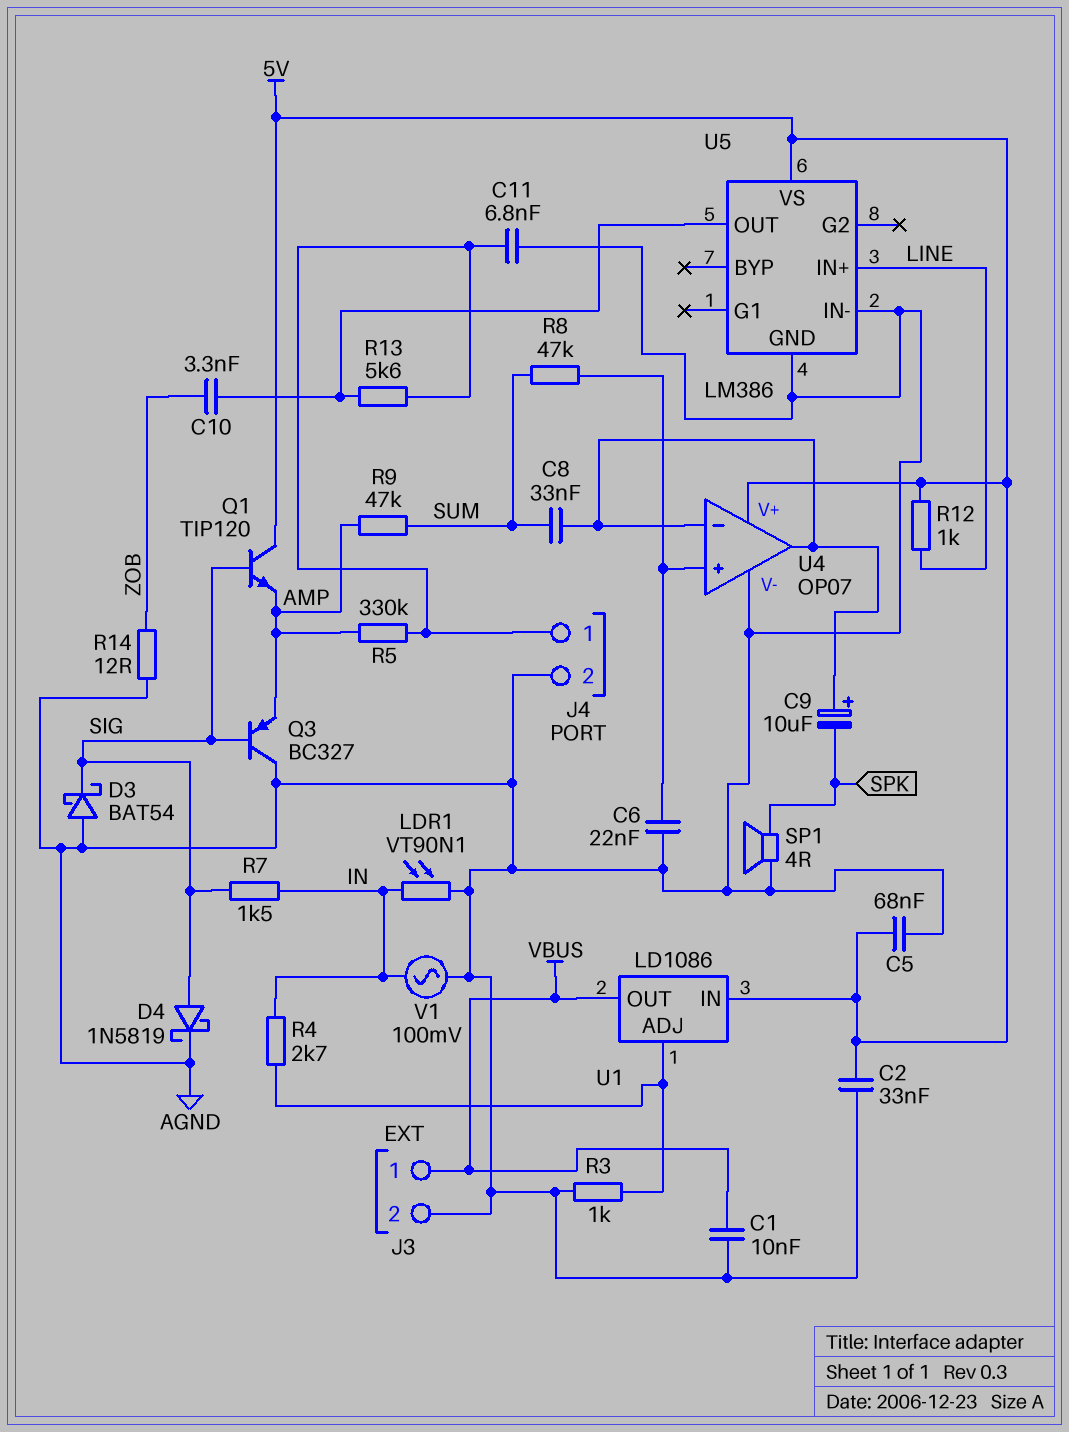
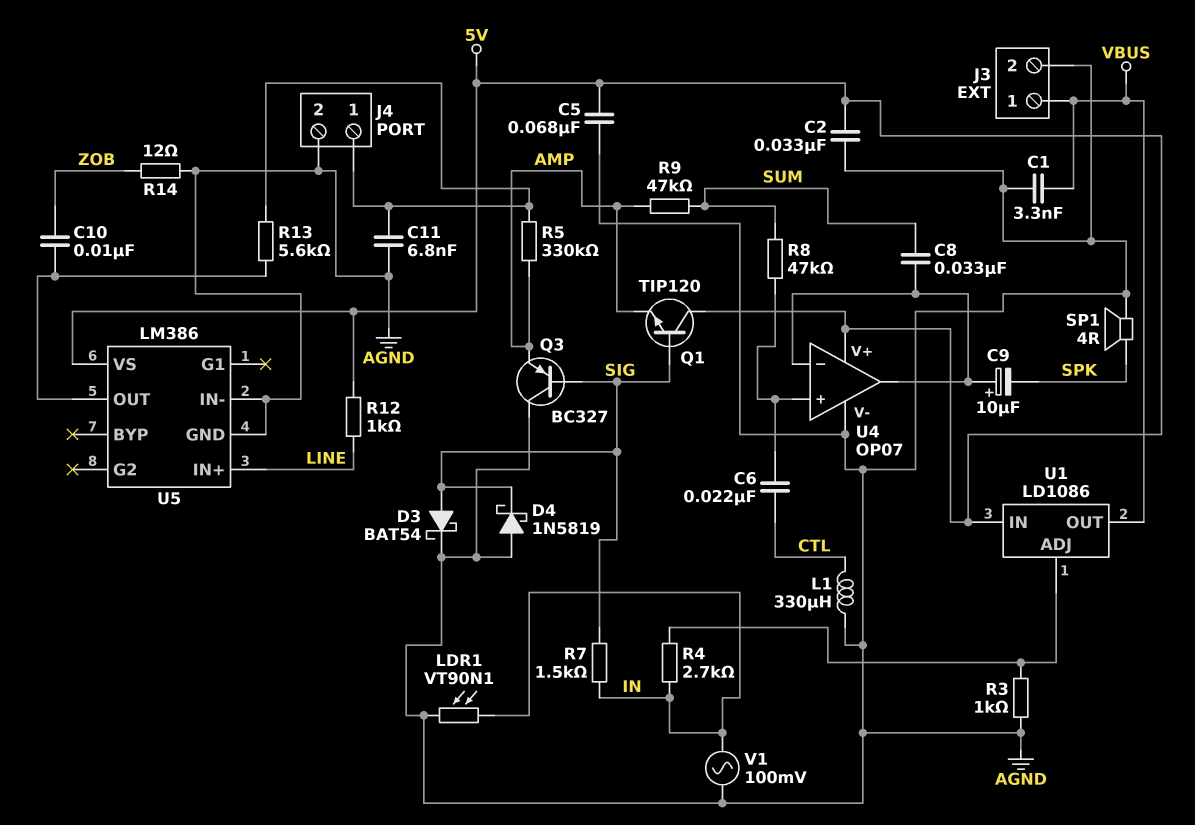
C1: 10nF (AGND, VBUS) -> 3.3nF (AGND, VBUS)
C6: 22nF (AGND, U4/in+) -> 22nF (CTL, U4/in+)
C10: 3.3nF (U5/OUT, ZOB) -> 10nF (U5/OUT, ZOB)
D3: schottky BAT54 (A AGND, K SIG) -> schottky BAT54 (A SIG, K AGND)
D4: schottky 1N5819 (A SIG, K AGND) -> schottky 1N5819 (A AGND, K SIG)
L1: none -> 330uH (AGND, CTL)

# # # #

## Directions for this task
Scan the listing for the string "AGND", then copy every line where it appears.

## Expected answer
C1: 10nF (AGND, VBUS) -> 3.3nF (AGND, VBUS)
C6: 22nF (AGND, U4/in+) -> 22nF (CTL, U4/in+)
D3: schottky BAT54 (A AGND, K SIG) -> schottky BAT54 (A SIG, K AGND)
D4: schottky 1N5819 (A SIG, K AGND) -> schottky 1N5819 (A AGND, K SIG)
L1: none -> 330uH (AGND, CTL)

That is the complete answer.